**Problem requirements:** Your copy of the entries must be exact, and it must not include the pictures.

── Available records ──

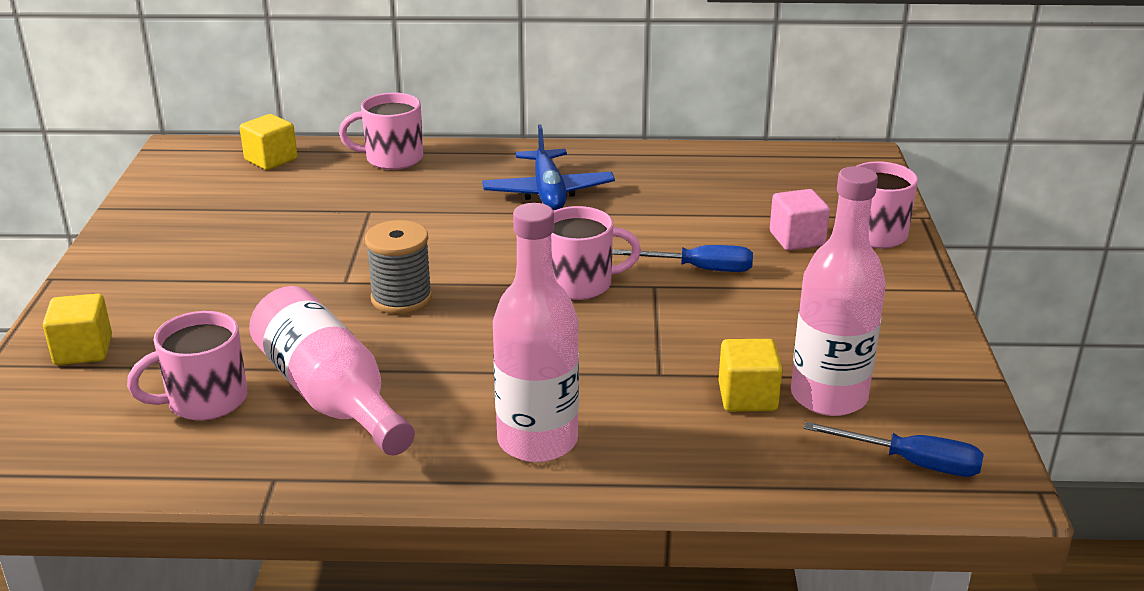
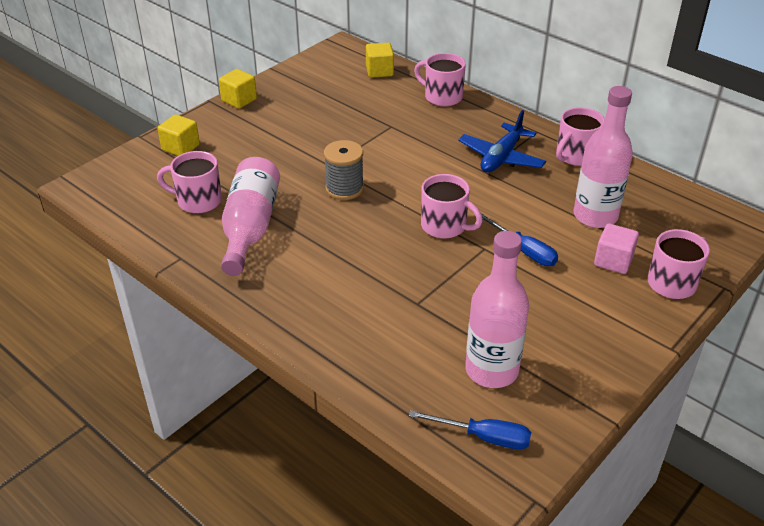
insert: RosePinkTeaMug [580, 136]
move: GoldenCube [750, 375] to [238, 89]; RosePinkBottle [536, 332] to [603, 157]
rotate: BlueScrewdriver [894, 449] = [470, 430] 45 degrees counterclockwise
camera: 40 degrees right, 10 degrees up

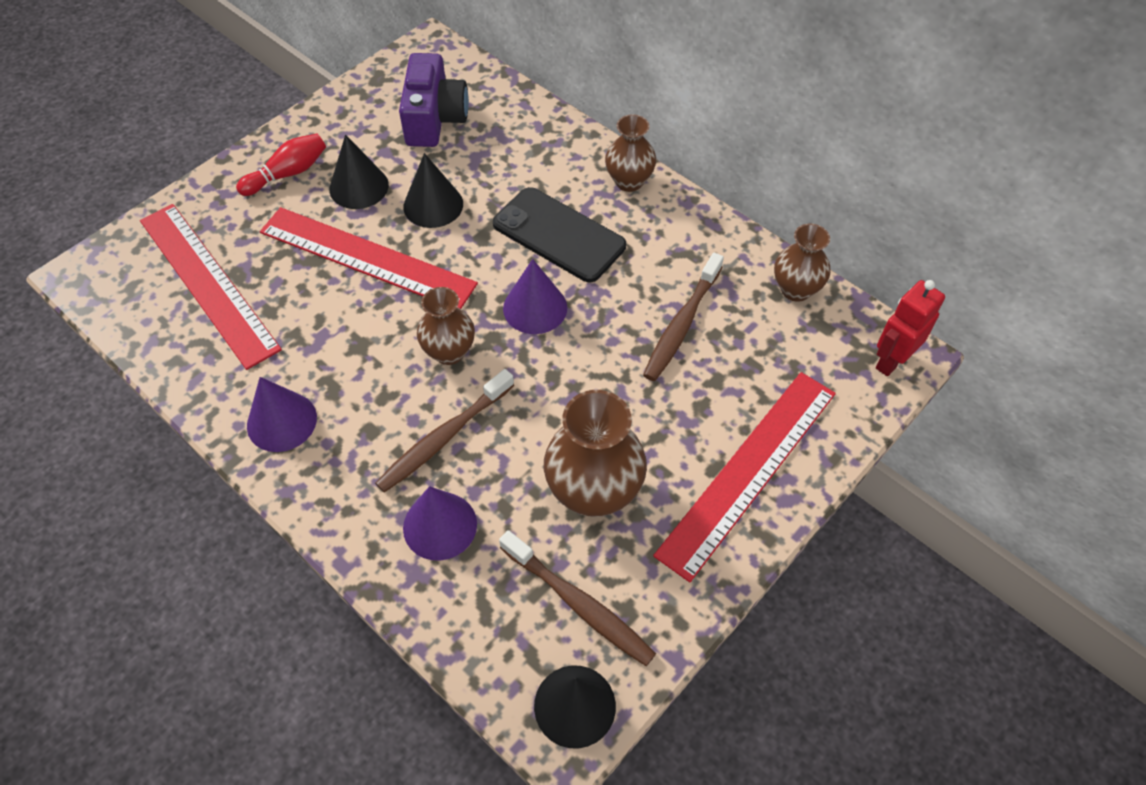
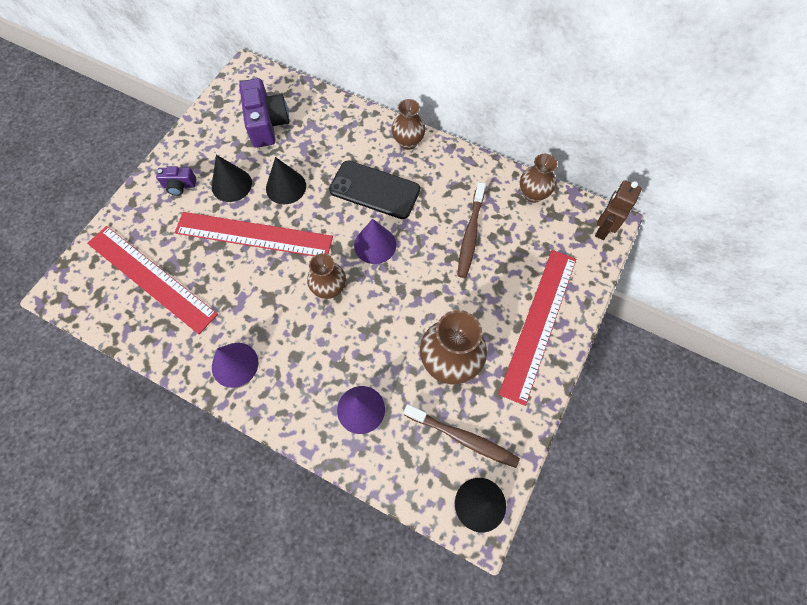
delete: RussetDentalBrush [444, 431]
replace: ScarletTenpin [281, 164] to RoyalPurpleCamera [176, 181]
recolor: ScarletRobot [910, 328] to RussetRobot [618, 210]
camera: 15 degrees left, 10 degrees up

───

**Exercise answer:**
insert: RosePinkTeaMug [580, 136]
move: GoldenCube [750, 375] to [238, 89]; RosePinkBottle [536, 332] to [603, 157]
rotate: BlueScrewdriver [894, 449] = [470, 430] 45 degrees counterclockwise
camera: 40 degrees right, 10 degrees up

delete: RussetDentalBrush [444, 431]
replace: ScarletTenpin [281, 164] to RoyalPurpleCamera [176, 181]
recolor: ScarletRobot [910, 328] to RussetRobot [618, 210]
camera: 15 degrees left, 10 degrees up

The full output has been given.